WHAT YOU HAVE TO DO -
Read through the lines below and copy the ones holding the string "right".

#####

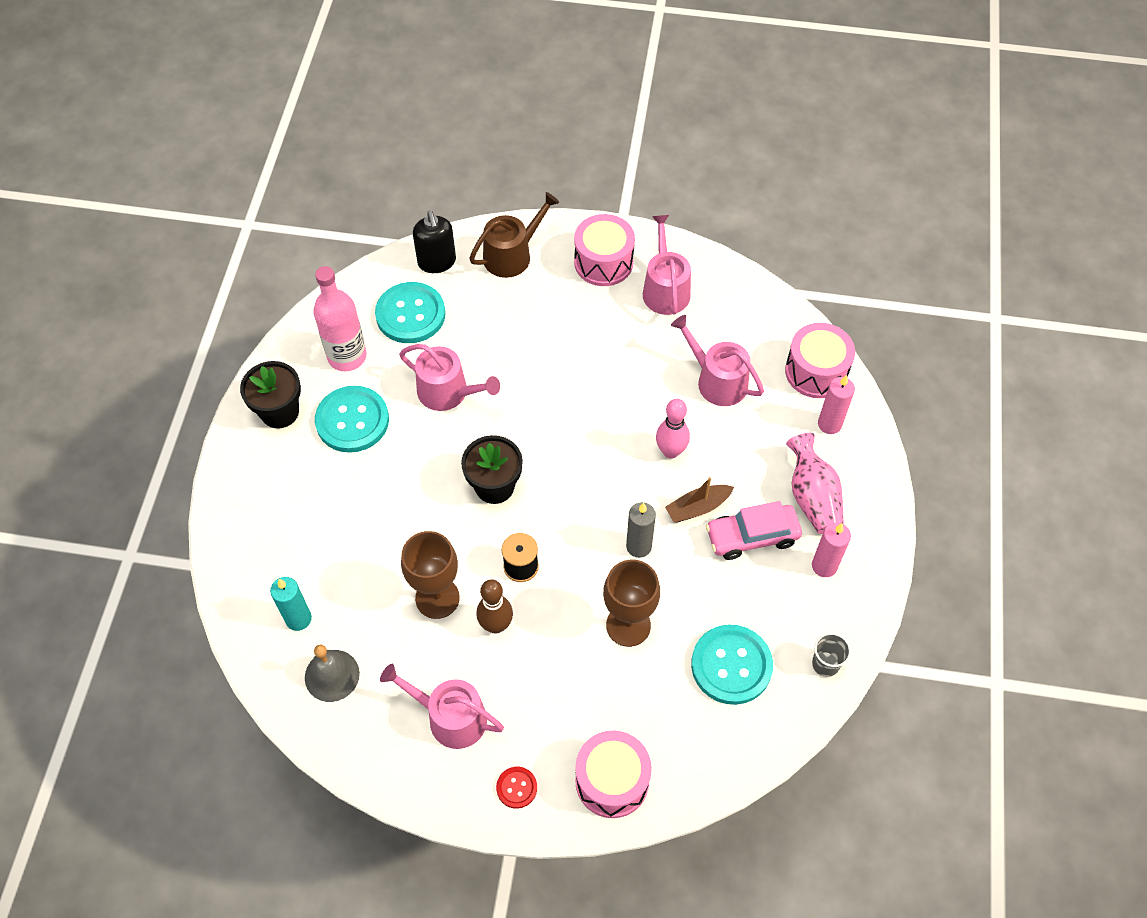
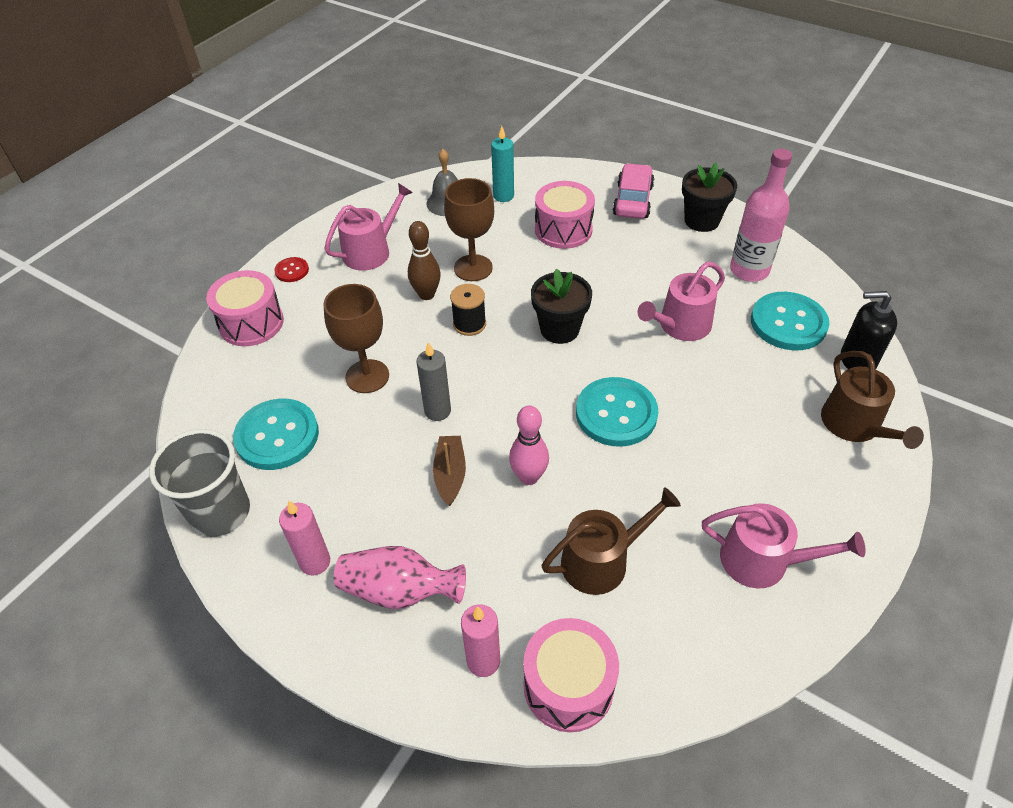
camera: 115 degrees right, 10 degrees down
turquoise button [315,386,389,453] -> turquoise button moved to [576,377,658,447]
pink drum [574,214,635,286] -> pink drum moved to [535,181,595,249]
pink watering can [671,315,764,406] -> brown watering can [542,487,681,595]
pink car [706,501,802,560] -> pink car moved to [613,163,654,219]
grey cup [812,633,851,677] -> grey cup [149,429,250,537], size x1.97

#####

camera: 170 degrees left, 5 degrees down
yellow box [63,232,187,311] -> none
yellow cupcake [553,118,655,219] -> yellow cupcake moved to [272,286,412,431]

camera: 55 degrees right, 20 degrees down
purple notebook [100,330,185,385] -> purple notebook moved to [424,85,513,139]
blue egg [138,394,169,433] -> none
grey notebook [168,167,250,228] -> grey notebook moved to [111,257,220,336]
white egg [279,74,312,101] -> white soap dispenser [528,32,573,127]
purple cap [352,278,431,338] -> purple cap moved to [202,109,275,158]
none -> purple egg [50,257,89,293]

#####

REPLY -
camera: 115 degrees right, 10 degrees down
camera: 55 degrees right, 20 degrees down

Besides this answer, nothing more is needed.